## BEGIN Data for processing
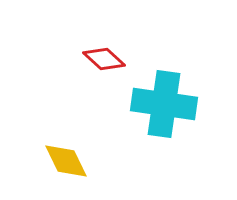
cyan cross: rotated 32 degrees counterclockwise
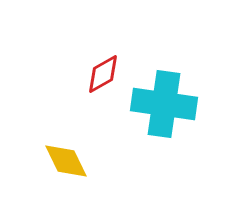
red diamond: moved 1 px left, 15 px down; rotated 72 degrees counterclockwise
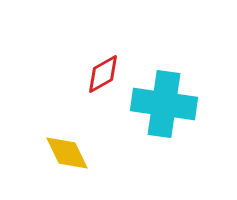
yellow diamond: moved 1 px right, 8 px up
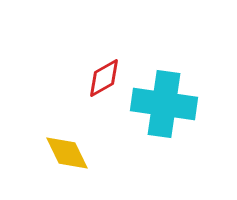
red diamond: moved 1 px right, 4 px down
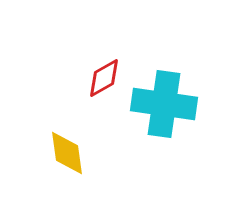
yellow diamond: rotated 18 degrees clockwise
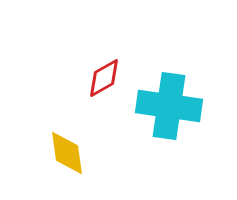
cyan cross: moved 5 px right, 2 px down
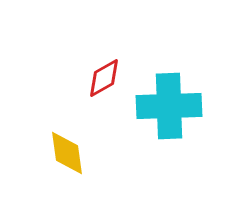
cyan cross: rotated 10 degrees counterclockwise
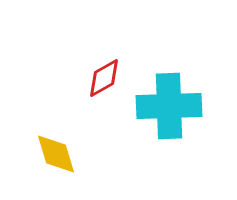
yellow diamond: moved 11 px left, 1 px down; rotated 9 degrees counterclockwise
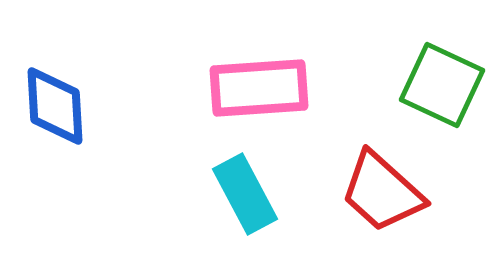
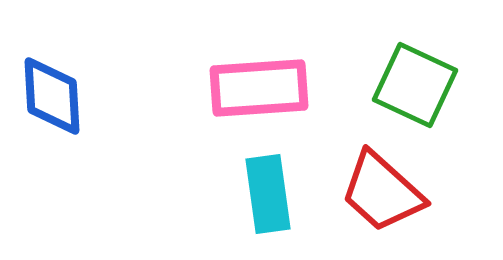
green square: moved 27 px left
blue diamond: moved 3 px left, 10 px up
cyan rectangle: moved 23 px right; rotated 20 degrees clockwise
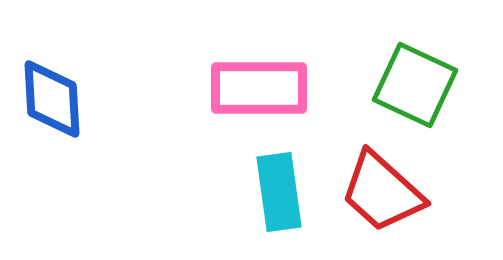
pink rectangle: rotated 4 degrees clockwise
blue diamond: moved 3 px down
cyan rectangle: moved 11 px right, 2 px up
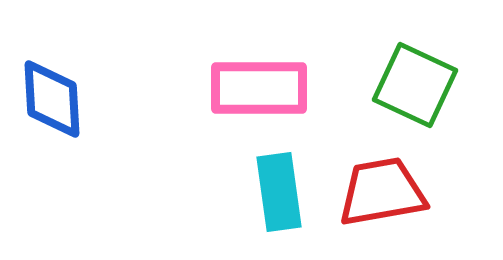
red trapezoid: rotated 128 degrees clockwise
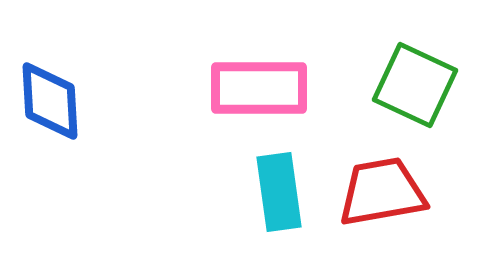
blue diamond: moved 2 px left, 2 px down
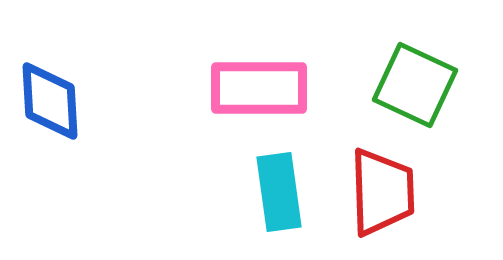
red trapezoid: rotated 98 degrees clockwise
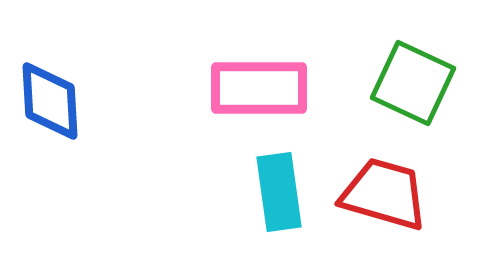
green square: moved 2 px left, 2 px up
red trapezoid: moved 2 px right, 2 px down; rotated 72 degrees counterclockwise
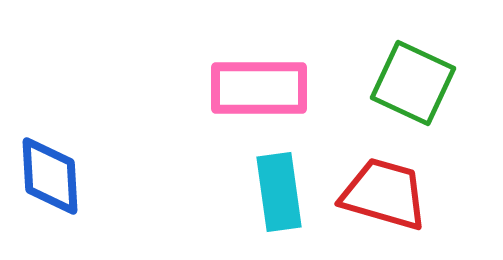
blue diamond: moved 75 px down
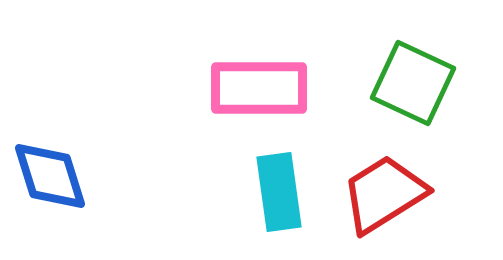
blue diamond: rotated 14 degrees counterclockwise
red trapezoid: rotated 48 degrees counterclockwise
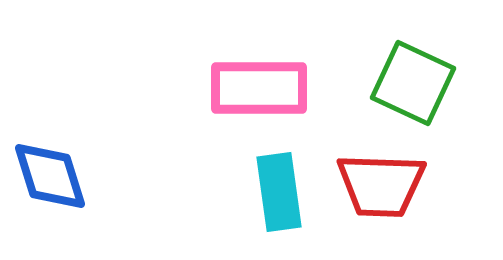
red trapezoid: moved 3 px left, 9 px up; rotated 146 degrees counterclockwise
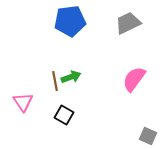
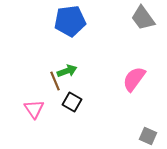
gray trapezoid: moved 15 px right, 5 px up; rotated 100 degrees counterclockwise
green arrow: moved 4 px left, 6 px up
brown line: rotated 12 degrees counterclockwise
pink triangle: moved 11 px right, 7 px down
black square: moved 8 px right, 13 px up
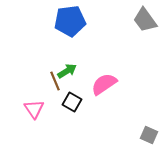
gray trapezoid: moved 2 px right, 2 px down
green arrow: rotated 12 degrees counterclockwise
pink semicircle: moved 30 px left, 5 px down; rotated 20 degrees clockwise
gray square: moved 1 px right, 1 px up
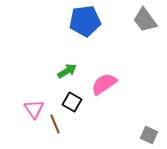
blue pentagon: moved 15 px right
brown line: moved 43 px down
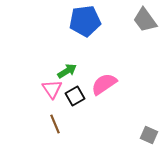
black square: moved 3 px right, 6 px up; rotated 30 degrees clockwise
pink triangle: moved 18 px right, 20 px up
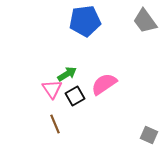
gray trapezoid: moved 1 px down
green arrow: moved 3 px down
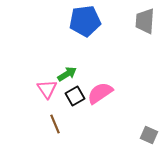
gray trapezoid: rotated 40 degrees clockwise
pink semicircle: moved 4 px left, 9 px down
pink triangle: moved 5 px left
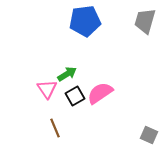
gray trapezoid: rotated 12 degrees clockwise
brown line: moved 4 px down
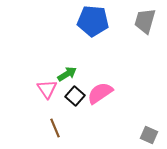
blue pentagon: moved 8 px right; rotated 12 degrees clockwise
black square: rotated 18 degrees counterclockwise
## END Data for processing
● **Work to be completed**
Reproduce the listing verbatim, starting at the line containing "cyan cross: moved 5 px right, 2 px down" and ending at the line containing "red trapezoid: moved 3", both inclusive. Omit the picture lines from the output.

● **Written solution**
cyan cross: moved 5 px right, 2 px down
cyan cross: rotated 10 degrees counterclockwise
yellow diamond: moved 11 px left, 1 px down; rotated 9 degrees counterclockwise
green square: moved 27 px left
blue diamond: moved 3 px left, 10 px up
cyan rectangle: moved 23 px right; rotated 20 degrees clockwise
pink rectangle: rotated 4 degrees clockwise
blue diamond: moved 3 px down
cyan rectangle: moved 11 px right, 2 px up
red trapezoid: rotated 128 degrees clockwise
blue diamond: moved 2 px left, 2 px down
red trapezoid: rotated 98 degrees clockwise
green square: moved 2 px left, 2 px up
red trapezoid: moved 2 px right, 2 px down; rotated 72 degrees counterclockwise
blue diamond: moved 75 px down
blue diamond: rotated 14 degrees counterclockwise
red trapezoid: rotated 48 degrees counterclockwise
red trapezoid: moved 3 px left, 9 px up; rotated 146 degrees counterclockwise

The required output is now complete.